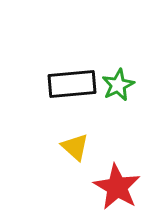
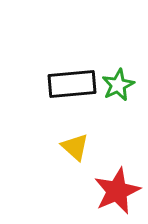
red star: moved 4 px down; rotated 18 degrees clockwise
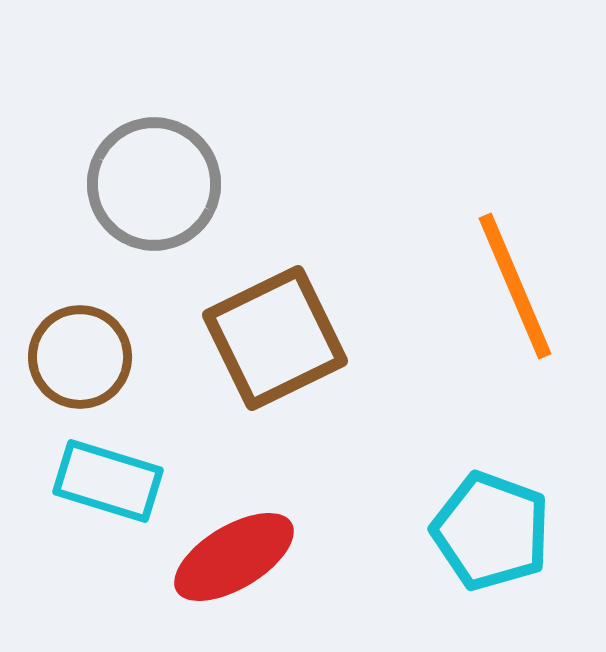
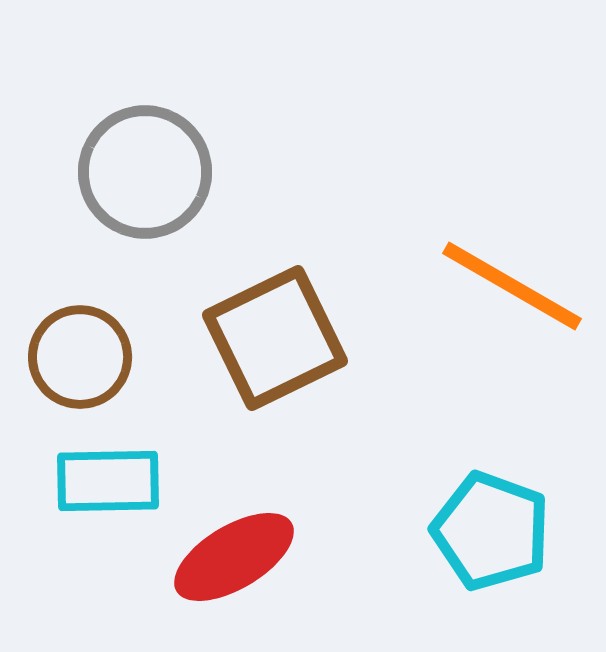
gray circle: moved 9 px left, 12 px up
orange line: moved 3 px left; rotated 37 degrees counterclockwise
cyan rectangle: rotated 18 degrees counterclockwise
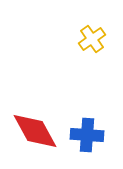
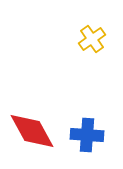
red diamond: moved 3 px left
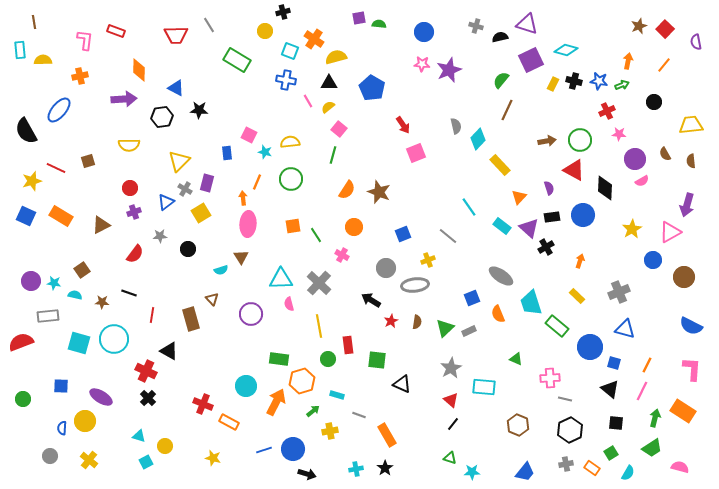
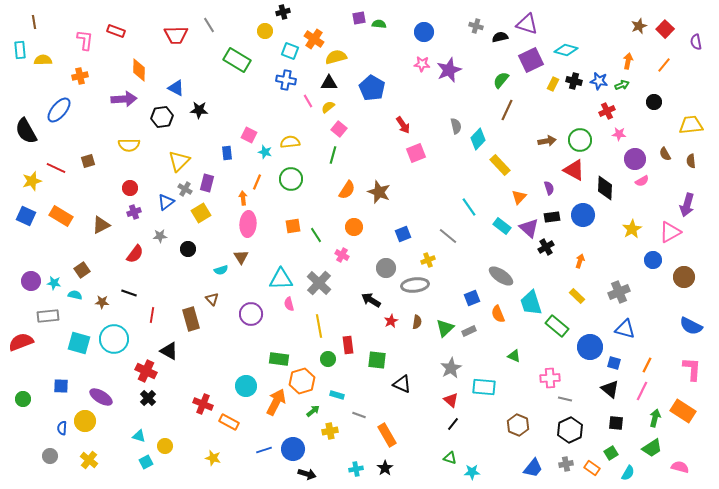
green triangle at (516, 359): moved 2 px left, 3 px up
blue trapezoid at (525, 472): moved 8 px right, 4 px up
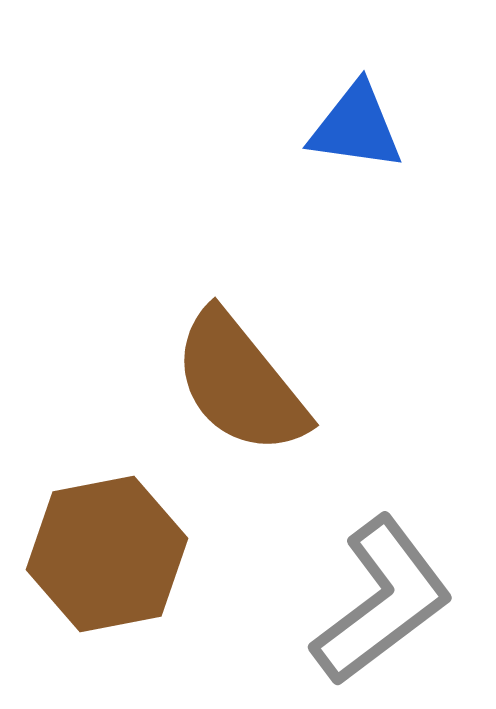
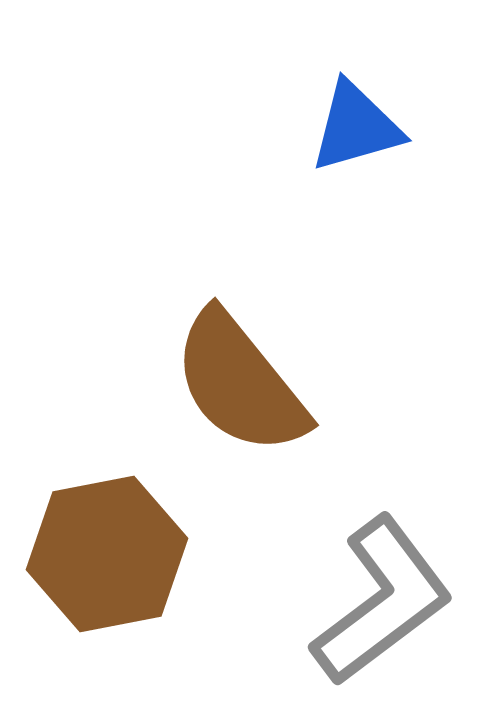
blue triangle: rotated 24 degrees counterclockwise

- _EXERCISE INSTRUCTIONS_
Lines that contain "rotated" should be pulled from the entries above and reported.

- _YOUR SOLUTION_
red star: moved 4 px down; rotated 18 degrees clockwise
orange line: moved 3 px left; rotated 37 degrees counterclockwise
cyan rectangle: rotated 18 degrees counterclockwise
blue triangle: rotated 24 degrees counterclockwise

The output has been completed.